Given entries:
——

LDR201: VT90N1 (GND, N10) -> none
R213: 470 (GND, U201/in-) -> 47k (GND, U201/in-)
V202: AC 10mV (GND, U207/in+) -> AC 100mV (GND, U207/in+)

——

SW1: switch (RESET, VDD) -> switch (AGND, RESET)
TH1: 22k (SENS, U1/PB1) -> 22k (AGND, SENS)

——

Exercise details: Send back exactly the lines of the listing above starting at the one with "LDR201: VT90N1 (GND, N10) -> none" and ending at the one with "V202: AC 10mV", inclusive, and no others.

Response for this exercise:
LDR201: VT90N1 (GND, N10) -> none
R213: 470 (GND, U201/in-) -> 47k (GND, U201/in-)
V202: AC 10mV (GND, U207/in+) -> AC 100mV (GND, U207/in+)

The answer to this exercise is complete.